→ **Records drawn from a dataset**
- - -
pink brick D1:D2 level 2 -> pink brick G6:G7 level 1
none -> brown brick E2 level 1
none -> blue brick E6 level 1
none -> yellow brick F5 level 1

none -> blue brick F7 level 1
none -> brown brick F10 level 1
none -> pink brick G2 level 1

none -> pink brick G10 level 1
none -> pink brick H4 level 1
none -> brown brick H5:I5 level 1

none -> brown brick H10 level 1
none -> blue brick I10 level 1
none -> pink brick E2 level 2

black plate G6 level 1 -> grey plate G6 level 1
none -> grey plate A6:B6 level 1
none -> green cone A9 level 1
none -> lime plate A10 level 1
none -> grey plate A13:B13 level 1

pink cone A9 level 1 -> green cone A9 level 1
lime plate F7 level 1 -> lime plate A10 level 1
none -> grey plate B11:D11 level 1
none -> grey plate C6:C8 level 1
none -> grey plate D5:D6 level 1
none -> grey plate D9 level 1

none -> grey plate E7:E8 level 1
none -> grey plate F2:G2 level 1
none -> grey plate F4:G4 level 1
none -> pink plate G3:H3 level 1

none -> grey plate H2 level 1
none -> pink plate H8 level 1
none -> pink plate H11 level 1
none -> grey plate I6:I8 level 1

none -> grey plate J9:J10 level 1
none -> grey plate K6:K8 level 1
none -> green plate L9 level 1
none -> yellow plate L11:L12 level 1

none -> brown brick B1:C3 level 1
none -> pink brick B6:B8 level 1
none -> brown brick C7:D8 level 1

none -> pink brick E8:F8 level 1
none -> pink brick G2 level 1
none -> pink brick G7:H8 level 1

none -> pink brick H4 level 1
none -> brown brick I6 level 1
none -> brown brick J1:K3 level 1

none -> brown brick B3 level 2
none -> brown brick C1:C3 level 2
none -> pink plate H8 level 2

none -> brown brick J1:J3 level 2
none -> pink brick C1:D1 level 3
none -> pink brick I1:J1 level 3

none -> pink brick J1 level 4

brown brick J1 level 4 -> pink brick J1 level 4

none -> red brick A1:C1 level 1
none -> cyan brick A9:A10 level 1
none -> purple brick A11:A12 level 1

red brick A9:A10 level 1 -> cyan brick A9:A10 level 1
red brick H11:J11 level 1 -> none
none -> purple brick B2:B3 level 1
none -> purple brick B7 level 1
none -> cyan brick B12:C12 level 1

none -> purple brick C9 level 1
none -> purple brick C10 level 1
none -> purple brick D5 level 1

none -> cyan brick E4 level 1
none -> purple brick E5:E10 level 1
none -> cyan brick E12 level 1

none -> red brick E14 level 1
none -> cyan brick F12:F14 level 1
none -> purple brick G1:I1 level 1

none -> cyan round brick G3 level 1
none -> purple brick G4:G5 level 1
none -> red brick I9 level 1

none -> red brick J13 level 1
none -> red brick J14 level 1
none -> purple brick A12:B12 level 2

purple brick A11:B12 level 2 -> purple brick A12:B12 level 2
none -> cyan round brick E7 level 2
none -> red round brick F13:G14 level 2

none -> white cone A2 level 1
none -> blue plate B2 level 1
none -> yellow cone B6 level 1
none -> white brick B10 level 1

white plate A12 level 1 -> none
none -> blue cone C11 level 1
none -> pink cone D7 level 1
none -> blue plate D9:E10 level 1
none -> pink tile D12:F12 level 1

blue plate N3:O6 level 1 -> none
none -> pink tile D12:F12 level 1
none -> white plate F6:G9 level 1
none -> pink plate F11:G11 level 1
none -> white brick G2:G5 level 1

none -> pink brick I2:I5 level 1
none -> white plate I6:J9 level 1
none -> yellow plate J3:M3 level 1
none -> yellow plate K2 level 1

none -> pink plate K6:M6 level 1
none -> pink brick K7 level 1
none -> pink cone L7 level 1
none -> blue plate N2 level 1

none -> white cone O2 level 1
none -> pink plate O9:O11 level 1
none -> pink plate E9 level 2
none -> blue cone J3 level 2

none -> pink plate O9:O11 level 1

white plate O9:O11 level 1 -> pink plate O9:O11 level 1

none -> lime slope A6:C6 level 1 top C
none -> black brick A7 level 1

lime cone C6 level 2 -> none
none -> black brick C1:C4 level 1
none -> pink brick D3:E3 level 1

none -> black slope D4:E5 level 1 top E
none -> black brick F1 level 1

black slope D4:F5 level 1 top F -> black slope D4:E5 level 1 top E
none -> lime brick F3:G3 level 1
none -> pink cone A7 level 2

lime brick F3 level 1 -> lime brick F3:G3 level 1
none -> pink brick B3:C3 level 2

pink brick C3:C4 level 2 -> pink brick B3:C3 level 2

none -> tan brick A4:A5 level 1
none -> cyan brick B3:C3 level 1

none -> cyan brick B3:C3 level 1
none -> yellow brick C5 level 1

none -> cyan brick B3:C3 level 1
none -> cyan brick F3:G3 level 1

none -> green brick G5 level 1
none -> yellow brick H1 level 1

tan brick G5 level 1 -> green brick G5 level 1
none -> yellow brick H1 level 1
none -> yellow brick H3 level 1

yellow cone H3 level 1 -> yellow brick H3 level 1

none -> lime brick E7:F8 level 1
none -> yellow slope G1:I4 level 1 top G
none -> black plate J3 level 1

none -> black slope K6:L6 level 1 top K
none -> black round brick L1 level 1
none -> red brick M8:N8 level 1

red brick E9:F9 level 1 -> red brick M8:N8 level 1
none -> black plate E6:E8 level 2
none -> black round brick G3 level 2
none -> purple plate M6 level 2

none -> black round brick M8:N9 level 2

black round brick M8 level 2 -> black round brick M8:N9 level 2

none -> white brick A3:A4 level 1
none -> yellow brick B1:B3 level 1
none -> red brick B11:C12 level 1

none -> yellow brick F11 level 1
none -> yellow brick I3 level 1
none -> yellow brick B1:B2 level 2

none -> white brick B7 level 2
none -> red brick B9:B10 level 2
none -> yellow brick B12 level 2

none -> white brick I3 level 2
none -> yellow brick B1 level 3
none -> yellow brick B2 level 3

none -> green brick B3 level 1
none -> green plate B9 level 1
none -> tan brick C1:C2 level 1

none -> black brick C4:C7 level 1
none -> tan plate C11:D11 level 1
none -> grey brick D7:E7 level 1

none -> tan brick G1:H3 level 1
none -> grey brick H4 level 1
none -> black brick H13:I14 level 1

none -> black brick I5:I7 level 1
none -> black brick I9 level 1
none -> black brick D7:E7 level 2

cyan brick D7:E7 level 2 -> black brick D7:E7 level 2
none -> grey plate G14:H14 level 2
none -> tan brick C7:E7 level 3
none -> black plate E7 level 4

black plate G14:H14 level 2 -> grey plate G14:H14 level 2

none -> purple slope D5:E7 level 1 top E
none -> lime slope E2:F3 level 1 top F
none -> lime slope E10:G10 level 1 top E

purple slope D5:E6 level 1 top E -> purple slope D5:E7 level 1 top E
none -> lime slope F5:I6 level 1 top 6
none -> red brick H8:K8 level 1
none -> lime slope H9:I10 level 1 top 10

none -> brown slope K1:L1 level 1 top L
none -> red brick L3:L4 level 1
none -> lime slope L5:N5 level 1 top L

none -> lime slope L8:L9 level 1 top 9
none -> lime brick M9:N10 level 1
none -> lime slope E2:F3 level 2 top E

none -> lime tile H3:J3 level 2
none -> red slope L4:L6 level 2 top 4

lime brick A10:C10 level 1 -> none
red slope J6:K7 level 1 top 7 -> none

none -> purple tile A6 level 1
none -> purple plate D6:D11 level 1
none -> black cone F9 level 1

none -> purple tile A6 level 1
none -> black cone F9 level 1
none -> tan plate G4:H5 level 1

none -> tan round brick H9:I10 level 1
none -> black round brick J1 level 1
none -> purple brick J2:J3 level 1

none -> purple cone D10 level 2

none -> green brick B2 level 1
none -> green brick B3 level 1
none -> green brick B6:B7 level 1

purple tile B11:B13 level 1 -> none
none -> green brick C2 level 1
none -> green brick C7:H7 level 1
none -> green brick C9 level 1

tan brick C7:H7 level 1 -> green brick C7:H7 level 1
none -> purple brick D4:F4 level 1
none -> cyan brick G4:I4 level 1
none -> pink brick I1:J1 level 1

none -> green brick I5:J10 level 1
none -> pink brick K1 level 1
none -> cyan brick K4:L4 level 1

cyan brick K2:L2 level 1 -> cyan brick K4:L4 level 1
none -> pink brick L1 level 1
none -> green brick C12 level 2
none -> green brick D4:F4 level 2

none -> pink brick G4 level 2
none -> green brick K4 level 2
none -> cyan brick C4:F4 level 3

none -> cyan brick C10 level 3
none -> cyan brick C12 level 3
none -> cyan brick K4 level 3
- - -
→ **Task description**
Start with the line above that contains "none -> cyan brick K4:L4 level 1" and stop after the line that contains "none -> cyan brick C12 level 3". Output those lines exactly, and only those.

→ **Answer space**
none -> cyan brick K4:L4 level 1

cyan brick K2:L2 level 1 -> cyan brick K4:L4 level 1
none -> pink brick L1 level 1
none -> green brick C12 level 2
none -> green brick D4:F4 level 2

none -> pink brick G4 level 2
none -> green brick K4 level 2
none -> cyan brick C4:F4 level 3

none -> cyan brick C10 level 3
none -> cyan brick C12 level 3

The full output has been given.